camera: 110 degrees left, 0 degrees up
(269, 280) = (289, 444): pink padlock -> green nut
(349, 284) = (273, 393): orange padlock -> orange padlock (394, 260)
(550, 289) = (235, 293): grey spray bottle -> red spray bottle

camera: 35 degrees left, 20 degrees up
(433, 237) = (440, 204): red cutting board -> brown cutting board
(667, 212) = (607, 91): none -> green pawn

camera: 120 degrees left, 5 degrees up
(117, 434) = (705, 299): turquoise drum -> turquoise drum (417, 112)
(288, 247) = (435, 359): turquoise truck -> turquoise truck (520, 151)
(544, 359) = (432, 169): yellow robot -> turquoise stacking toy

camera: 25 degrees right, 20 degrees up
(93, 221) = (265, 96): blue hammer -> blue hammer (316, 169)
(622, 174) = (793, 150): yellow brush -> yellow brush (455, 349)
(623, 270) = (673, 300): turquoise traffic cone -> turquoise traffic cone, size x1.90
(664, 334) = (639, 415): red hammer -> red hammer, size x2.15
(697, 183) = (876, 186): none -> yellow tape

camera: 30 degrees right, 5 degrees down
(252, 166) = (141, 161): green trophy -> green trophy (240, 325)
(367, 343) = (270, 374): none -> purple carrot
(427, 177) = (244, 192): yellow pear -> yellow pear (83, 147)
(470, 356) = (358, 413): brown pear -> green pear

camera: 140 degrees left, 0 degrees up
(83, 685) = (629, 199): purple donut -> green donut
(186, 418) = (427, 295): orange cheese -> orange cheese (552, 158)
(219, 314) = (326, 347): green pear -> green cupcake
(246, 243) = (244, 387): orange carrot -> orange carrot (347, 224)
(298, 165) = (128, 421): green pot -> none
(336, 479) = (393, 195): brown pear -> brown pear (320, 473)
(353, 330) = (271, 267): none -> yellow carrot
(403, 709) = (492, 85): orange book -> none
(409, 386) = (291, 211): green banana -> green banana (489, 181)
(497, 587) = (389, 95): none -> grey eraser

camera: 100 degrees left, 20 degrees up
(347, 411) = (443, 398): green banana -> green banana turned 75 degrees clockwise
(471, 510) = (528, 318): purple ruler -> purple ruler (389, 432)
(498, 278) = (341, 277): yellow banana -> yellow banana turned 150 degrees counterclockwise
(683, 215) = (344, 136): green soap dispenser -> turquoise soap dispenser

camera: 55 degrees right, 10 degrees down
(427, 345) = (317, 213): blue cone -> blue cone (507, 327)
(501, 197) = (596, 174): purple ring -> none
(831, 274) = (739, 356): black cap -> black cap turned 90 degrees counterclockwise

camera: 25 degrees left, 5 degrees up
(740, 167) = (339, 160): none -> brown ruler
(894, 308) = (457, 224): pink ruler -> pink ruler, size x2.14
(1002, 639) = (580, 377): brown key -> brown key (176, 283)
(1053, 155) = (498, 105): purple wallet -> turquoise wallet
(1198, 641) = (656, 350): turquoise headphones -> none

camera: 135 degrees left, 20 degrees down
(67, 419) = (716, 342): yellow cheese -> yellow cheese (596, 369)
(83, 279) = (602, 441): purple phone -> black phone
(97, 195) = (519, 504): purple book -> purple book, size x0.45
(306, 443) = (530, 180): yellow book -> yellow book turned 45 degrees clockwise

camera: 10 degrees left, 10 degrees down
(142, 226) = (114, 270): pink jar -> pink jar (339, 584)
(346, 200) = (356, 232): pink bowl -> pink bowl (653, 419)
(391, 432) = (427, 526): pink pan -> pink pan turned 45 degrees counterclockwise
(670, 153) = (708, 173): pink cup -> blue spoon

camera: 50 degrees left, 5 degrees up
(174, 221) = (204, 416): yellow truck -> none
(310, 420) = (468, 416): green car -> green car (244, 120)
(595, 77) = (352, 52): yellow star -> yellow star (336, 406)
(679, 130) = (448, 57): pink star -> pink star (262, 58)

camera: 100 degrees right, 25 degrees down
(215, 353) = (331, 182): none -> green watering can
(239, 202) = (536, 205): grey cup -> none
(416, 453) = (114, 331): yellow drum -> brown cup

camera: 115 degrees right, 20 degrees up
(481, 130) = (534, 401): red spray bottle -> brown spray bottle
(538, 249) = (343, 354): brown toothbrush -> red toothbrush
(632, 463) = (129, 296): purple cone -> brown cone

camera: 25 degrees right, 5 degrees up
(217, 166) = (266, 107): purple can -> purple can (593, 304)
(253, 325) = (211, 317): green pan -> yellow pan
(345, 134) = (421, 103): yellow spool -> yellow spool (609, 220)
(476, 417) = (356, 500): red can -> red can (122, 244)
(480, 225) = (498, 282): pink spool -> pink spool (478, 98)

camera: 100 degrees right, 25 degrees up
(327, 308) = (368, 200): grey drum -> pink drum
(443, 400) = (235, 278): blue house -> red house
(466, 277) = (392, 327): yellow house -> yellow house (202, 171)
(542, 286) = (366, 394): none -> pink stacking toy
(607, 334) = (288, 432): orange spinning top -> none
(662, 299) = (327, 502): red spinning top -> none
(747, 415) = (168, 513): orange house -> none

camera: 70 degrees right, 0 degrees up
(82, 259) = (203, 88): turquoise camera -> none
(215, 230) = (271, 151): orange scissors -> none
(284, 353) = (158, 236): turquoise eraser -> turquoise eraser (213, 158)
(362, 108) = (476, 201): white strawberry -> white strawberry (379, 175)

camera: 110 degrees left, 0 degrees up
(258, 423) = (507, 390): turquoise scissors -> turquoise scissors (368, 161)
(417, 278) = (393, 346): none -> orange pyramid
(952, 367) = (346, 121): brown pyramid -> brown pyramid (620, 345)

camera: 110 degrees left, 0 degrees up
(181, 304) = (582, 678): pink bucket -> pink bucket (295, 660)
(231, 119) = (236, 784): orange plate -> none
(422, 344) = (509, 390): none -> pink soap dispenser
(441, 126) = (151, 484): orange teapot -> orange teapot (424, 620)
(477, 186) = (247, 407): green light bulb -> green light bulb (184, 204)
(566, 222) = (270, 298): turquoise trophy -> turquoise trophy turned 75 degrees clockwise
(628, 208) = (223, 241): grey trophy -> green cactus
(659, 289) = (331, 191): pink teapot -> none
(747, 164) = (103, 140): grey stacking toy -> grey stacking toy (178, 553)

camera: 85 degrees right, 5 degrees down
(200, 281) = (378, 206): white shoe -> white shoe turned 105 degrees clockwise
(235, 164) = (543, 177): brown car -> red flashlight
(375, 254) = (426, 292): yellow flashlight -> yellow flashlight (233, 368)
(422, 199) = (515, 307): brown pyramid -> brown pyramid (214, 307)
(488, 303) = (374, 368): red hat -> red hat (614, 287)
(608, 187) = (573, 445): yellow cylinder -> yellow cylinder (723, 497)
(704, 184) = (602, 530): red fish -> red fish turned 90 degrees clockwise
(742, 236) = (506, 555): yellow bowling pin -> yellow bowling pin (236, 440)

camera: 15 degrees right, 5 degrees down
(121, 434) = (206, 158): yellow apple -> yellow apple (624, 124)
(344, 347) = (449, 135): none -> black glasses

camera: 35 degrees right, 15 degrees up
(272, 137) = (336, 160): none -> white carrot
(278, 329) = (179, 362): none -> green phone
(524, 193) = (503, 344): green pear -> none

▶ [Problem to work on]:
Go through the records above and repeat each one exactly.

▶ [Finished task]:
camera: 110 degrees left, 0 degrees up
(269, 280) = (289, 444): pink padlock -> green nut
(349, 284) = (273, 393): orange padlock -> orange padlock (394, 260)
(550, 289) = (235, 293): grey spray bottle -> red spray bottle

camera: 35 degrees left, 20 degrees up
(433, 237) = (440, 204): red cutting board -> brown cutting board
(667, 212) = (607, 91): none -> green pawn

camera: 120 degrees left, 5 degrees up
(117, 434) = (705, 299): turquoise drum -> turquoise drum (417, 112)
(288, 247) = (435, 359): turquoise truck -> turquoise truck (520, 151)
(544, 359) = (432, 169): yellow robot -> turquoise stacking toy

camera: 25 degrees right, 20 degrees up
(93, 221) = (265, 96): blue hammer -> blue hammer (316, 169)
(622, 174) = (793, 150): yellow brush -> yellow brush (455, 349)
(623, 270) = (673, 300): turquoise traffic cone -> turquoise traffic cone, size x1.90
(664, 334) = (639, 415): red hammer -> red hammer, size x2.15
(697, 183) = (876, 186): none -> yellow tape

camera: 30 degrees right, 5 degrees down
(252, 166) = (141, 161): green trophy -> green trophy (240, 325)
(367, 343) = (270, 374): none -> purple carrot
(427, 177) = (244, 192): yellow pear -> yellow pear (83, 147)
(470, 356) = (358, 413): brown pear -> green pear

camera: 140 degrees left, 0 degrees up
(83, 685) = (629, 199): purple donut -> green donut
(186, 418) = (427, 295): orange cheese -> orange cheese (552, 158)
(219, 314) = (326, 347): green pear -> green cupcake
(246, 243) = (244, 387): orange carrot -> orange carrot (347, 224)
(298, 165) = (128, 421): green pot -> none
(336, 479) = (393, 195): brown pear -> brown pear (320, 473)
(353, 330) = (271, 267): none -> yellow carrot
(403, 709) = (492, 85): orange book -> none
(409, 386) = (291, 211): green banana -> green banana (489, 181)
(497, 587) = (389, 95): none -> grey eraser

camera: 100 degrees left, 20 degrees up
(347, 411) = (443, 398): green banana -> green banana turned 75 degrees clockwise
(471, 510) = (528, 318): purple ruler -> purple ruler (389, 432)
(498, 278) = (341, 277): yellow banana -> yellow banana turned 150 degrees counterclockwise
(683, 215) = (344, 136): green soap dispenser -> turquoise soap dispenser

camera: 55 degrees right, 10 degrees down
(427, 345) = (317, 213): blue cone -> blue cone (507, 327)
(501, 197) = (596, 174): purple ring -> none
(831, 274) = (739, 356): black cap -> black cap turned 90 degrees counterclockwise

camera: 25 degrees left, 5 degrees up
(740, 167) = (339, 160): none -> brown ruler
(894, 308) = (457, 224): pink ruler -> pink ruler, size x2.14
(1002, 639) = (580, 377): brown key -> brown key (176, 283)
(1053, 155) = (498, 105): purple wallet -> turquoise wallet
(1198, 641) = (656, 350): turquoise headphones -> none

camera: 135 degrees left, 20 degrees down
(67, 419) = (716, 342): yellow cheese -> yellow cheese (596, 369)
(83, 279) = (602, 441): purple phone -> black phone
(97, 195) = (519, 504): purple book -> purple book, size x0.45
(306, 443) = (530, 180): yellow book -> yellow book turned 45 degrees clockwise

camera: 10 degrees left, 10 degrees down
(142, 226) = (114, 270): pink jar -> pink jar (339, 584)
(346, 200) = (356, 232): pink bowl -> pink bowl (653, 419)
(391, 432) = (427, 526): pink pan -> pink pan turned 45 degrees counterclockwise
(670, 153) = (708, 173): pink cup -> blue spoon

camera: 50 degrees left, 5 degrees up
(174, 221) = (204, 416): yellow truck -> none
(310, 420) = (468, 416): green car -> green car (244, 120)
(595, 77) = (352, 52): yellow star -> yellow star (336, 406)
(679, 130) = (448, 57): pink star -> pink star (262, 58)

camera: 100 degrees right, 25 degrees down
(215, 353) = (331, 182): none -> green watering can
(239, 202) = (536, 205): grey cup -> none
(416, 453) = (114, 331): yellow drum -> brown cup

camera: 115 degrees right, 20 degrees up
(481, 130) = (534, 401): red spray bottle -> brown spray bottle
(538, 249) = (343, 354): brown toothbrush -> red toothbrush
(632, 463) = (129, 296): purple cone -> brown cone

camera: 25 degrees right, 5 degrees up
(217, 166) = (266, 107): purple can -> purple can (593, 304)
(253, 325) = (211, 317): green pan -> yellow pan
(345, 134) = (421, 103): yellow spool -> yellow spool (609, 220)
(476, 417) = (356, 500): red can -> red can (122, 244)
(480, 225) = (498, 282): pink spool -> pink spool (478, 98)

camera: 100 degrees right, 25 degrees up
(327, 308) = (368, 200): grey drum -> pink drum
(443, 400) = (235, 278): blue house -> red house
(466, 277) = (392, 327): yellow house -> yellow house (202, 171)
(542, 286) = (366, 394): none -> pink stacking toy
(607, 334) = (288, 432): orange spinning top -> none
(662, 299) = (327, 502): red spinning top -> none
(747, 415) = (168, 513): orange house -> none

camera: 70 degrees right, 0 degrees up
(82, 259) = (203, 88): turquoise camera -> none
(215, 230) = (271, 151): orange scissors -> none
(284, 353) = (158, 236): turquoise eraser -> turquoise eraser (213, 158)
(362, 108) = (476, 201): white strawberry -> white strawberry (379, 175)

camera: 110 degrees left, 0 degrees up
(258, 423) = (507, 390): turquoise scissors -> turquoise scissors (368, 161)
(417, 278) = (393, 346): none -> orange pyramid
(952, 367) = (346, 121): brown pyramid -> brown pyramid (620, 345)

camera: 110 degrees left, 0 degrees up
(181, 304) = (582, 678): pink bucket -> pink bucket (295, 660)
(231, 119) = (236, 784): orange plate -> none
(422, 344) = (509, 390): none -> pink soap dispenser
(441, 126) = (151, 484): orange teapot -> orange teapot (424, 620)
(477, 186) = (247, 407): green light bulb -> green light bulb (184, 204)
(566, 222) = (270, 298): turquoise trophy -> turquoise trophy turned 75 degrees clockwise
(628, 208) = (223, 241): grey trophy -> green cactus
(659, 289) = (331, 191): pink teapot -> none
(747, 164) = (103, 140): grey stacking toy -> grey stacking toy (178, 553)

camera: 85 degrees right, 5 degrees down
(200, 281) = (378, 206): white shoe -> white shoe turned 105 degrees clockwise
(235, 164) = (543, 177): brown car -> red flashlight
(375, 254) = (426, 292): yellow flashlight -> yellow flashlight (233, 368)
(422, 199) = (515, 307): brown pyramid -> brown pyramid (214, 307)
(488, 303) = (374, 368): red hat -> red hat (614, 287)
(608, 187) = (573, 445): yellow cylinder -> yellow cylinder (723, 497)
(704, 184) = (602, 530): red fish -> red fish turned 90 degrees clockwise
(742, 236) = (506, 555): yellow bowling pin -> yellow bowling pin (236, 440)

camera: 15 degrees right, 5 degrees down
(121, 434) = (206, 158): yellow apple -> yellow apple (624, 124)
(344, 347) = (449, 135): none -> black glasses

camera: 35 degrees right, 15 degrees up
(272, 137) = (336, 160): none -> white carrot
(278, 329) = (179, 362): none -> green phone
(524, 193) = (503, 344): green pear -> none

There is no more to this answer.